> _Problem to work on_: Report every line of the listing below in which the string "button" occurs.

** Data to process follows **

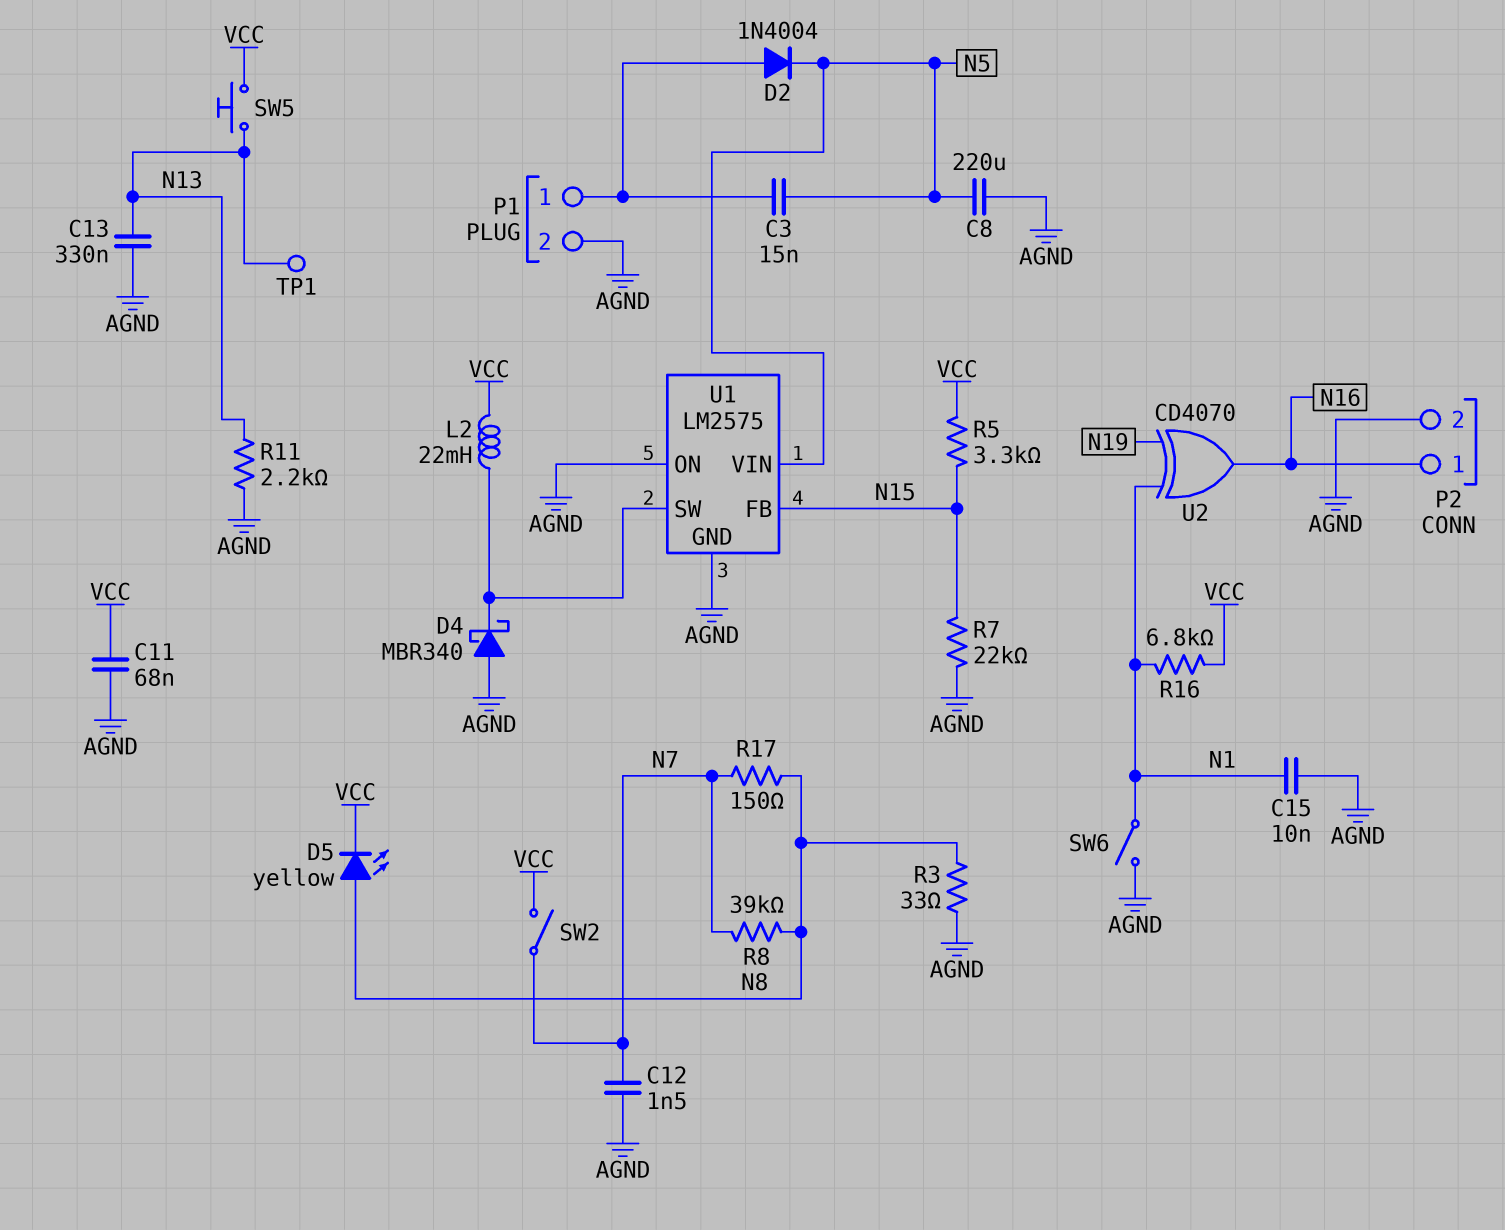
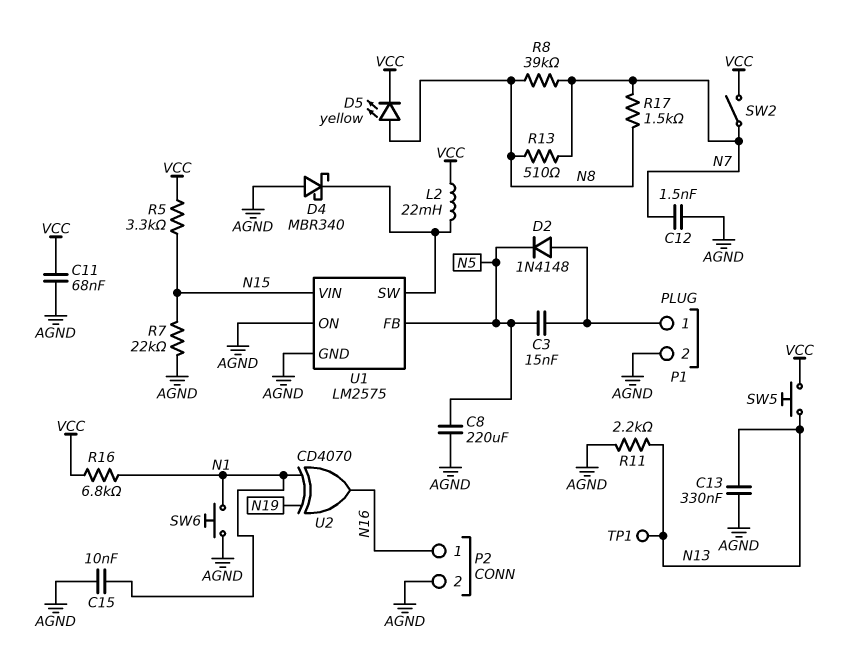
D2: diode 1N4004 (A P1/1, K N5) -> diode 1N4148 (A P1/1, K N5)
R3: 33 (AGND, N8) -> none
R13: none -> 510 (N7, N8)
R17: 150 (N7, N8) -> 1.5k (N7, N8)
SW6: switch (AGND, N1) -> button (AGND, N1)
U1 pin FB: N15 -> N5
U1 pin VIN: N5 -> N15

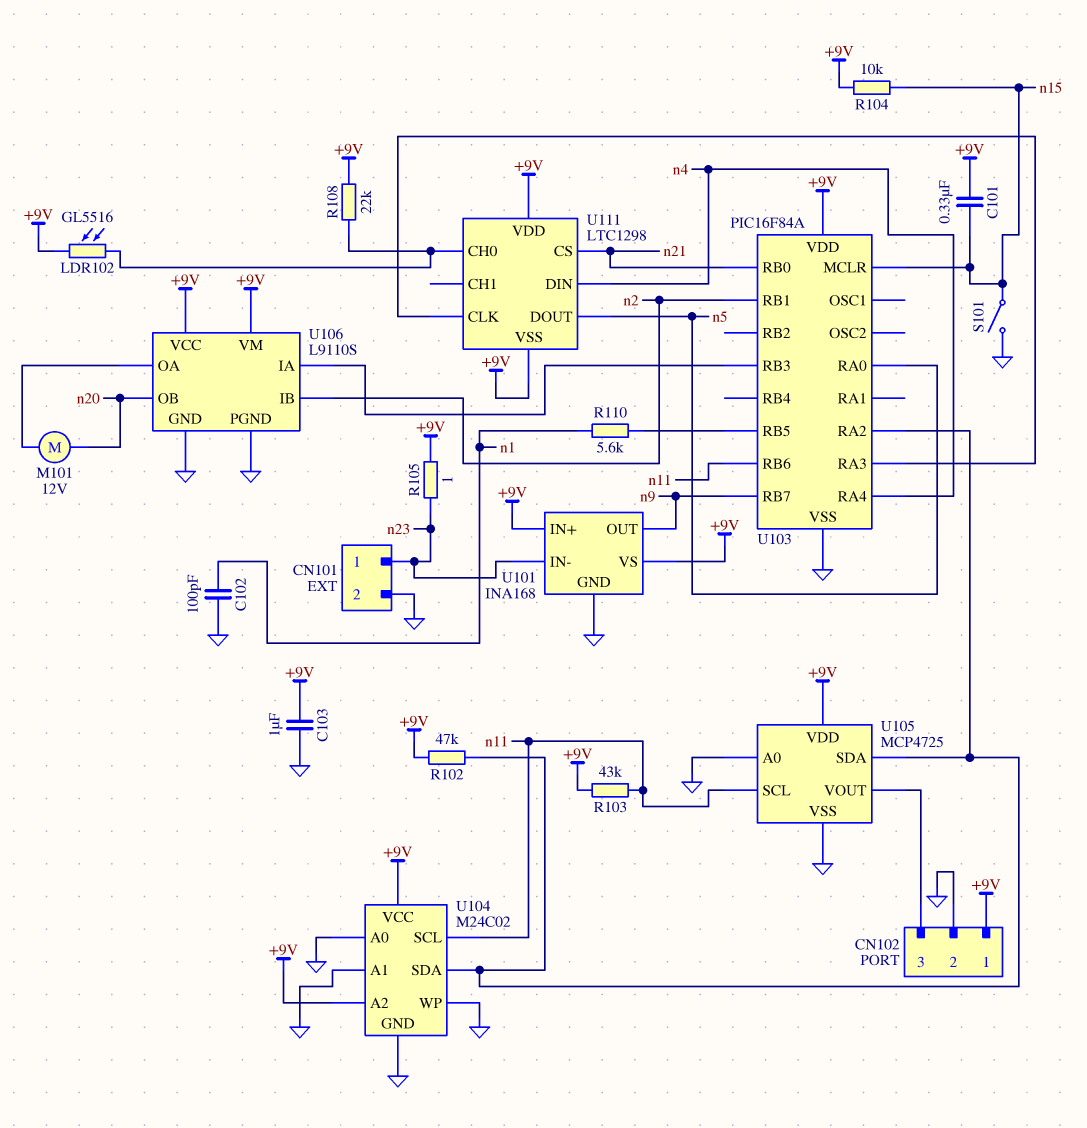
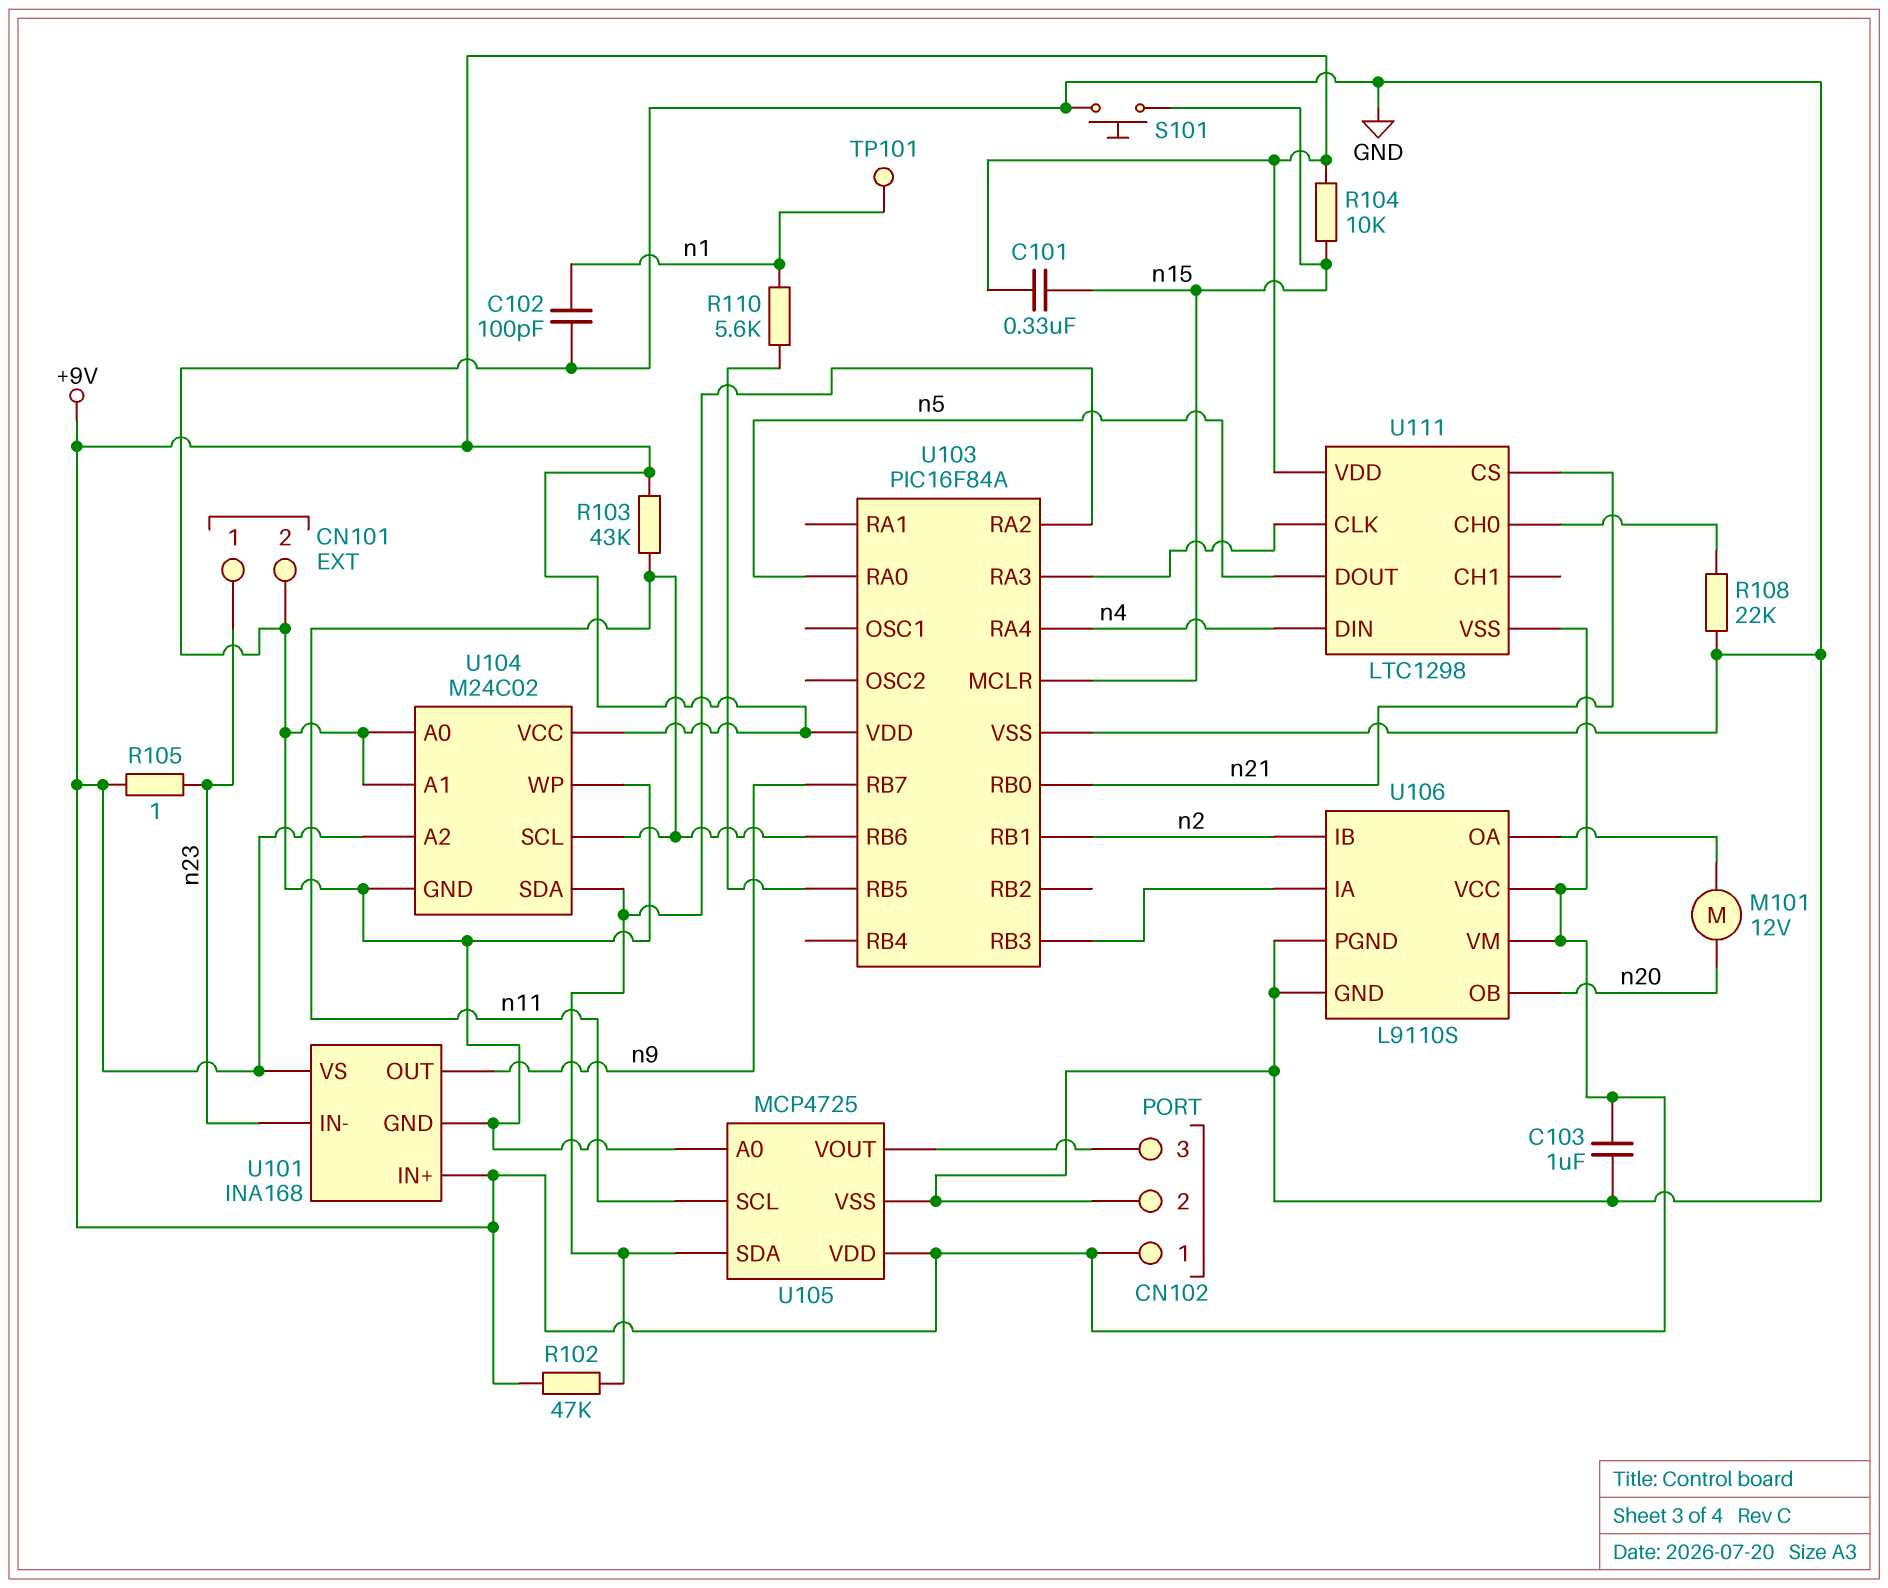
LDR102: GL5516 (+9V, U111/CH0) -> none
R108: 22k (+9V, U111/CH0) -> 22k (GND, U111/CH0)
S101: switch (GND, n15) -> button (GND, n15)
TP101: none -> test point (n1)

** End of Data to process **

> _Response box_:
SW6: switch (AGND, N1) -> button (AGND, N1)
S101: switch (GND, n15) -> button (GND, n15)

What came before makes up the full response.